Nothing but the records, transcribed verbatim and stripped of images, should appear in the answer.

[Before-and-after object listings]
★ ★ ★
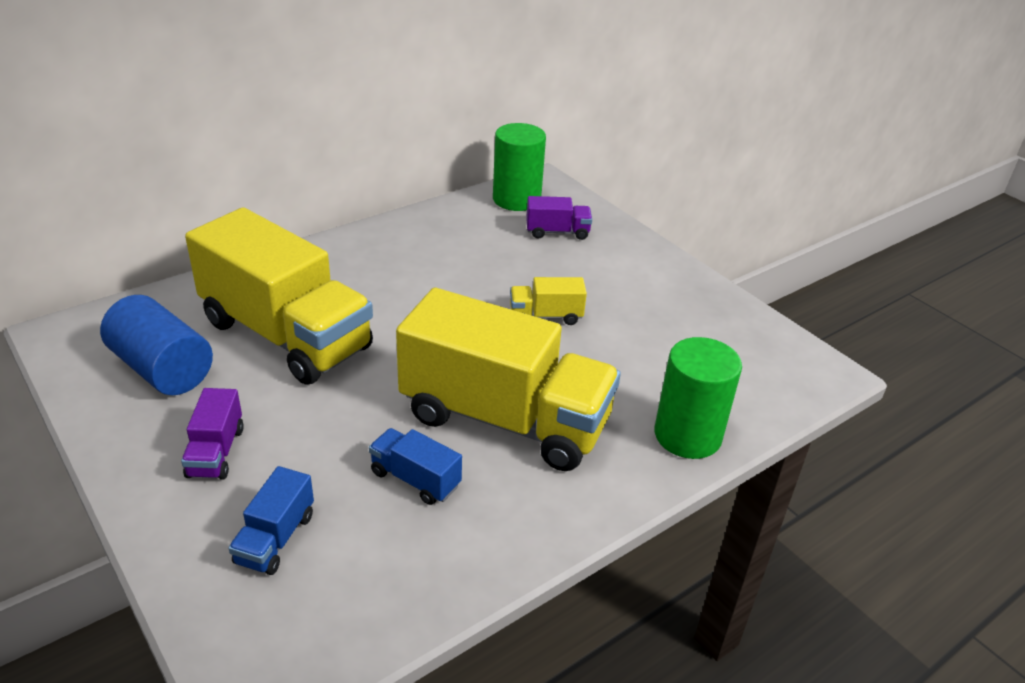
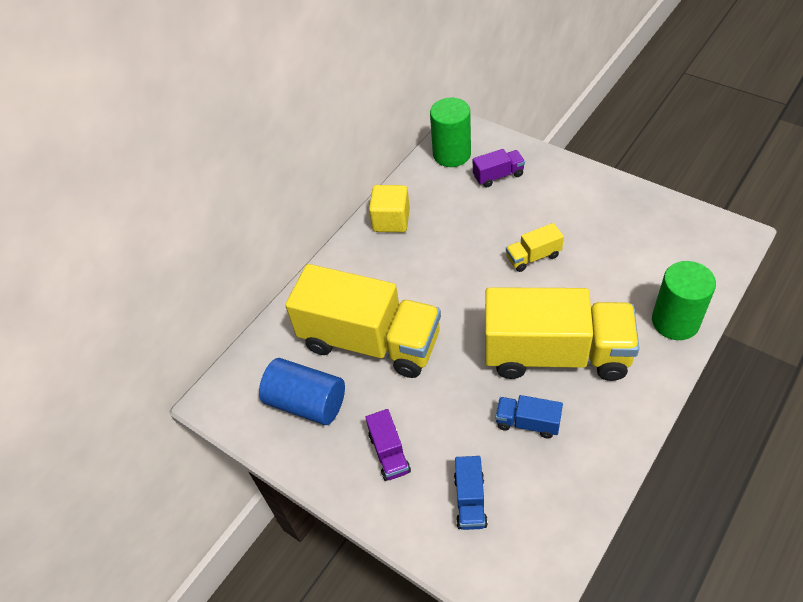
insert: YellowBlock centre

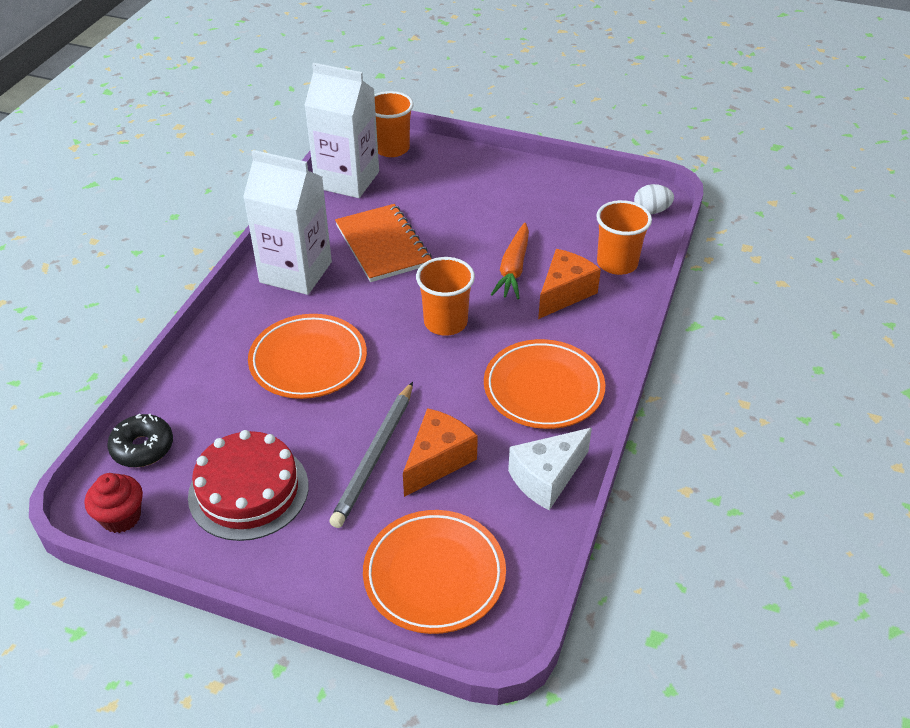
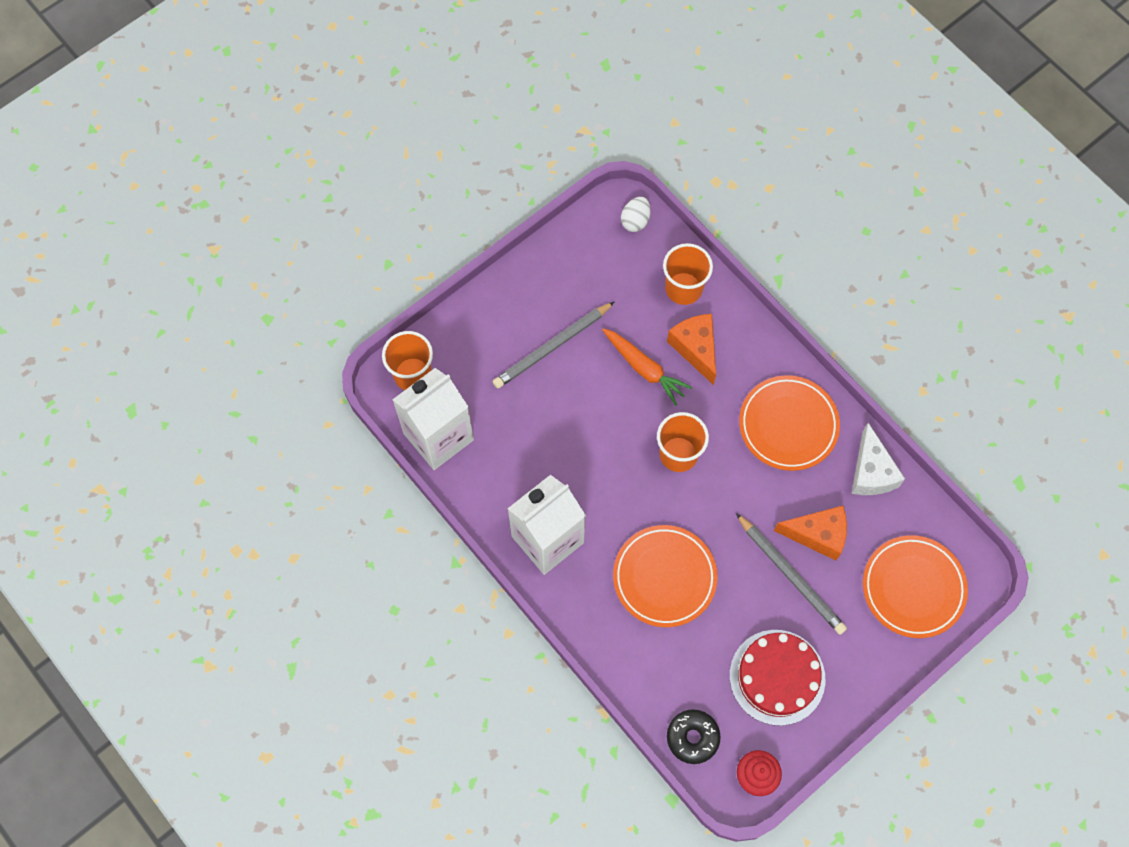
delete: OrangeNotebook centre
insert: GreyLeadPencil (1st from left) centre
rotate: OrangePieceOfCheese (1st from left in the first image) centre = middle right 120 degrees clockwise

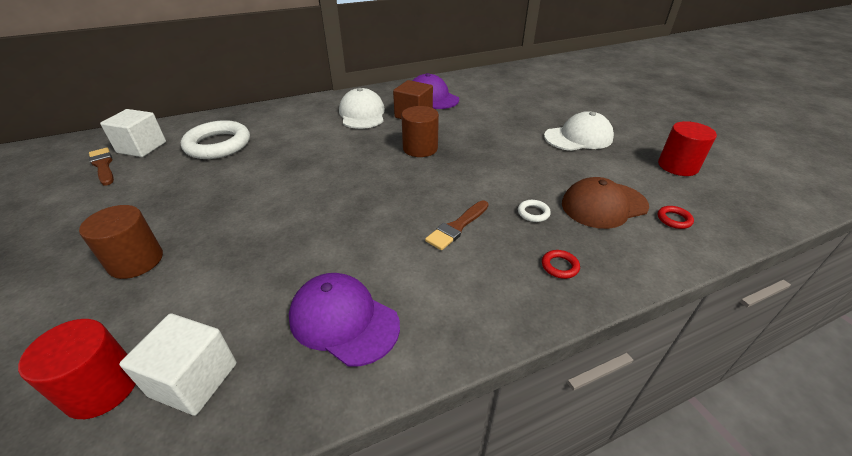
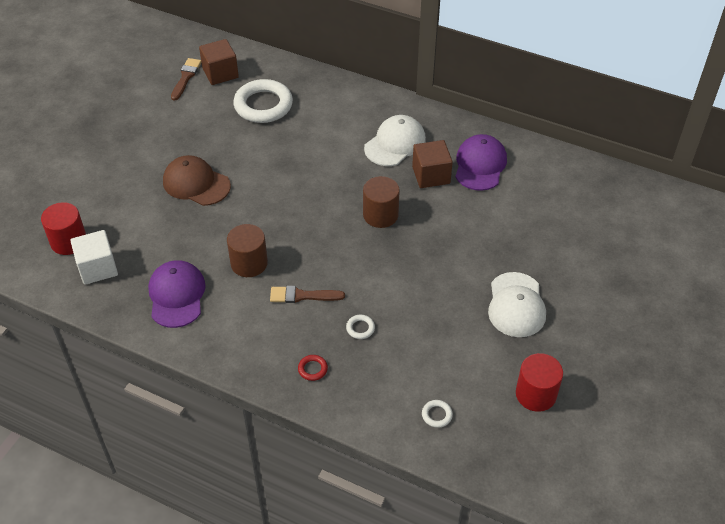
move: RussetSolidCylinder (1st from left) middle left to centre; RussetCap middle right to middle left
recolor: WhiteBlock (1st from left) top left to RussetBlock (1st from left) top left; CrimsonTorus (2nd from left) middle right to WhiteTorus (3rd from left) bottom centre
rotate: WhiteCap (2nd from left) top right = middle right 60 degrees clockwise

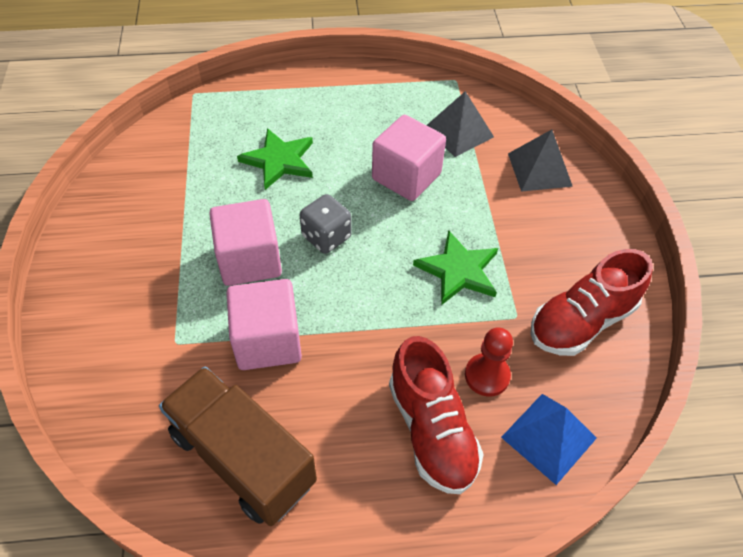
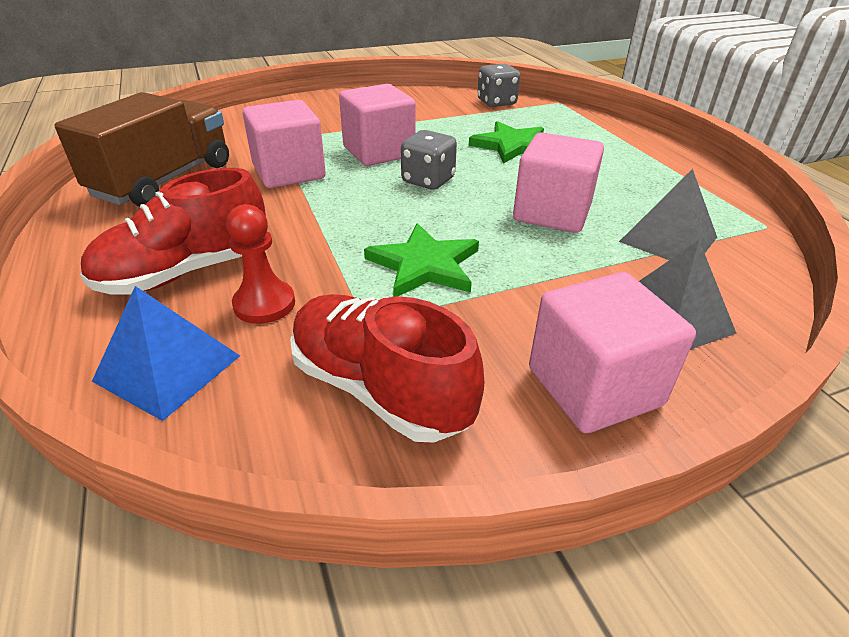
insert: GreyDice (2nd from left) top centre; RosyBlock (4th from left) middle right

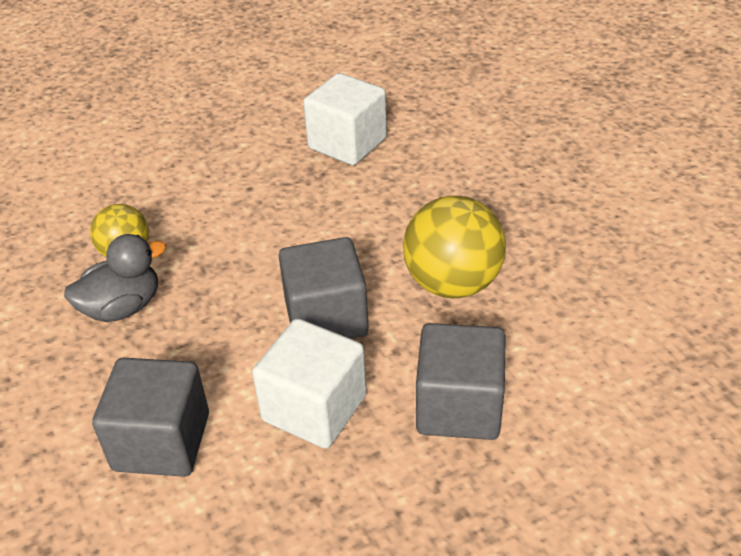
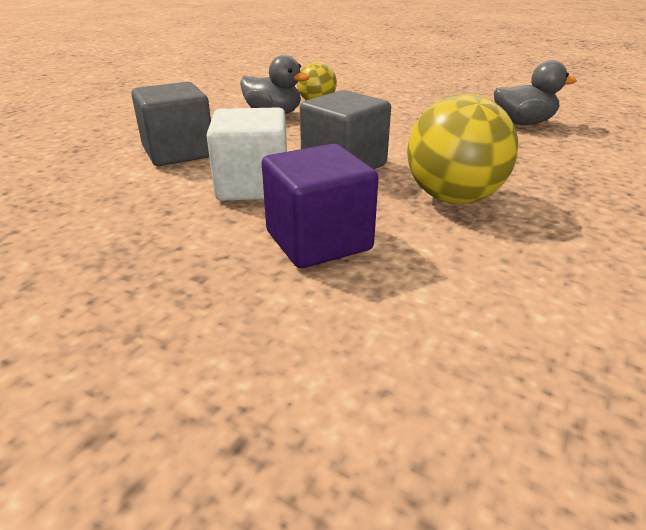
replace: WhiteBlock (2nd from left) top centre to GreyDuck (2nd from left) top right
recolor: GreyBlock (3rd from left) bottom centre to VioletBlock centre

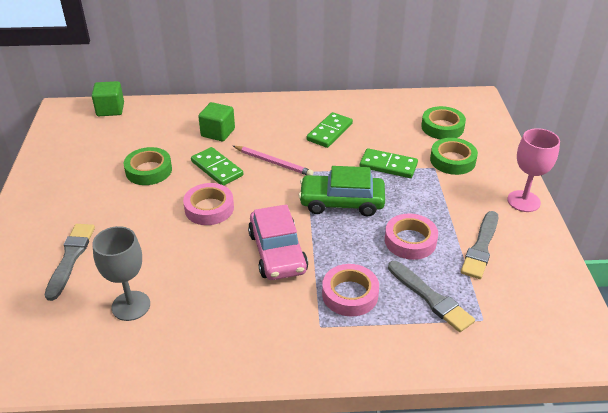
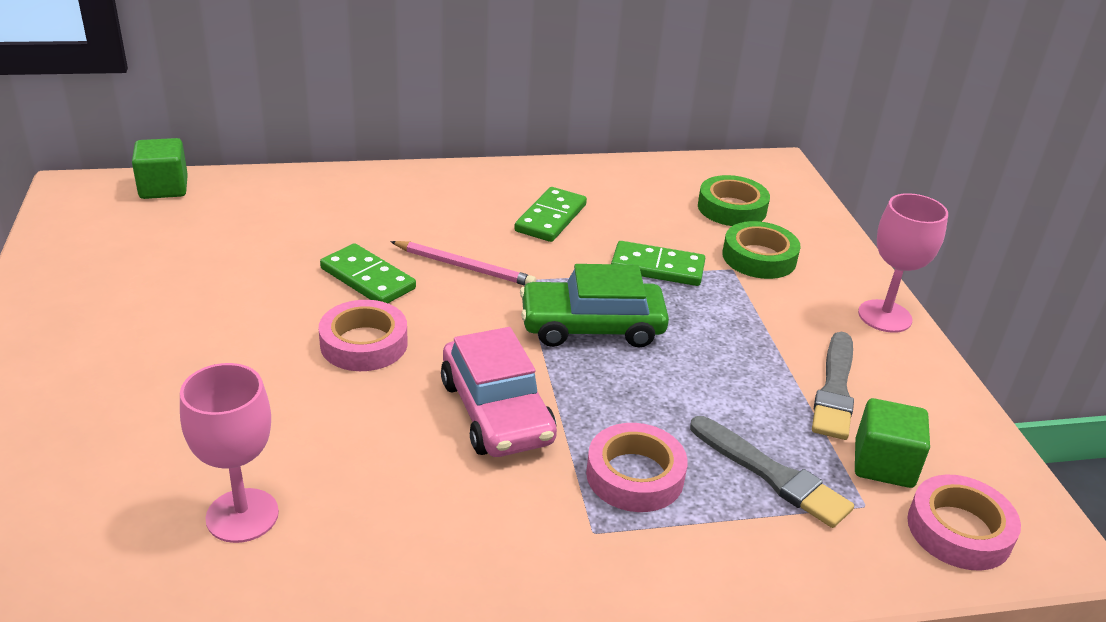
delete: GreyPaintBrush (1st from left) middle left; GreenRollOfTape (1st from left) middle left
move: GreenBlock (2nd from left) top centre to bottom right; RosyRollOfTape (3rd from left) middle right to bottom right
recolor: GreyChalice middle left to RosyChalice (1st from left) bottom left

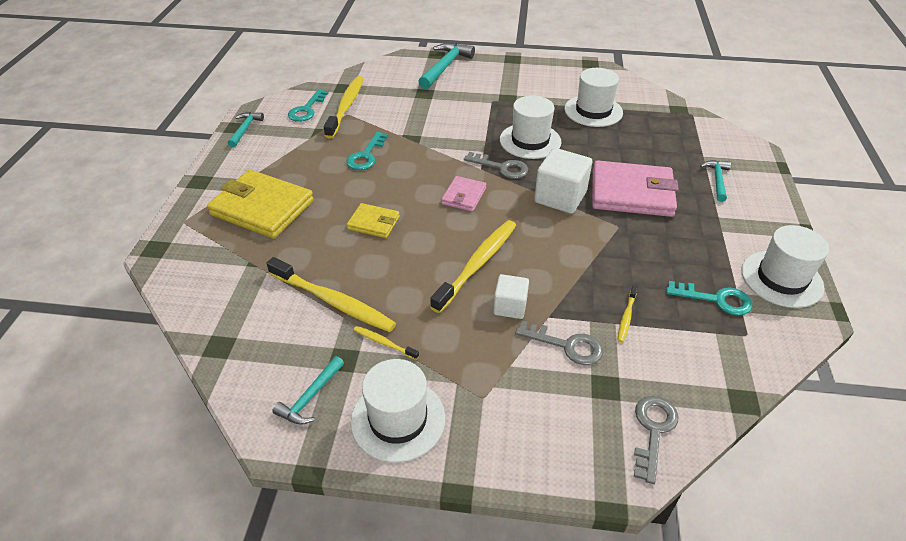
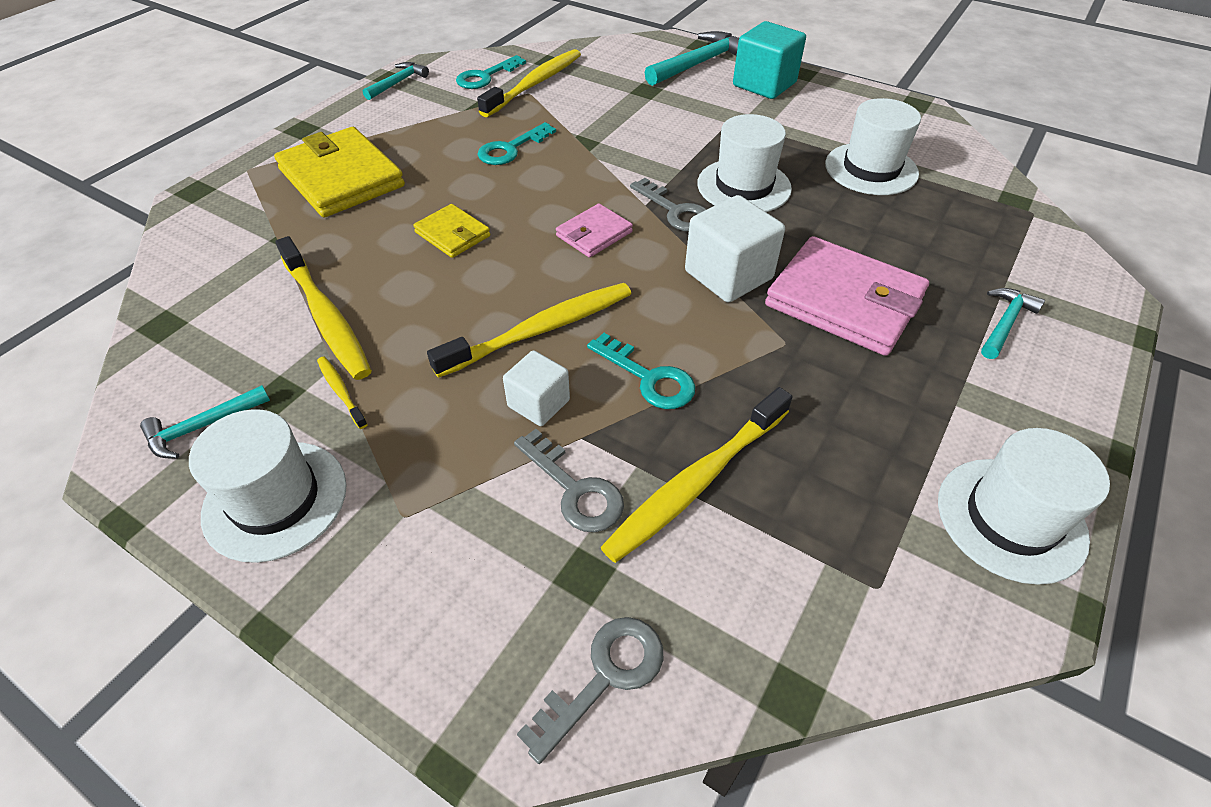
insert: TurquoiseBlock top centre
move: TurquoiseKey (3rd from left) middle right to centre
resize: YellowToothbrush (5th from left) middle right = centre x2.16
★ ★ ★
Output below
insert: YellowBlock centre

delete: OrangeNotebook centre
insert: GreyLeadPencil (1st from left) centre
rotate: OrangePieceOfCheese (1st from left in the first image) centre = middle right 120 degrees clockwise

move: RussetSolidCylinder (1st from left) middle left to centre; RussetCap middle right to middle left
recolor: WhiteBlock (1st from left) top left to RussetBlock (1st from left) top left; CrimsonTorus (2nd from left) middle right to WhiteTorus (3rd from left) bottom centre
rotate: WhiteCap (2nd from left) top right = middle right 60 degrees clockwise

insert: GreyDice (2nd from left) top centre; RosyBlock (4th from left) middle right

replace: WhiteBlock (2nd from left) top centre to GreyDuck (2nd from left) top right
recolor: GreyBlock (3rd from left) bottom centre to VioletBlock centre

delete: GreyPaintBrush (1st from left) middle left; GreenRollOfTape (1st from left) middle left
move: GreenBlock (2nd from left) top centre to bottom right; RosyRollOfTape (3rd from left) middle right to bottom right
recolor: GreyChalice middle left to RosyChalice (1st from left) bottom left

insert: TurquoiseBlock top centre
move: TurquoiseKey (3rd from left) middle right to centre
resize: YellowToothbrush (5th from left) middle right = centre x2.16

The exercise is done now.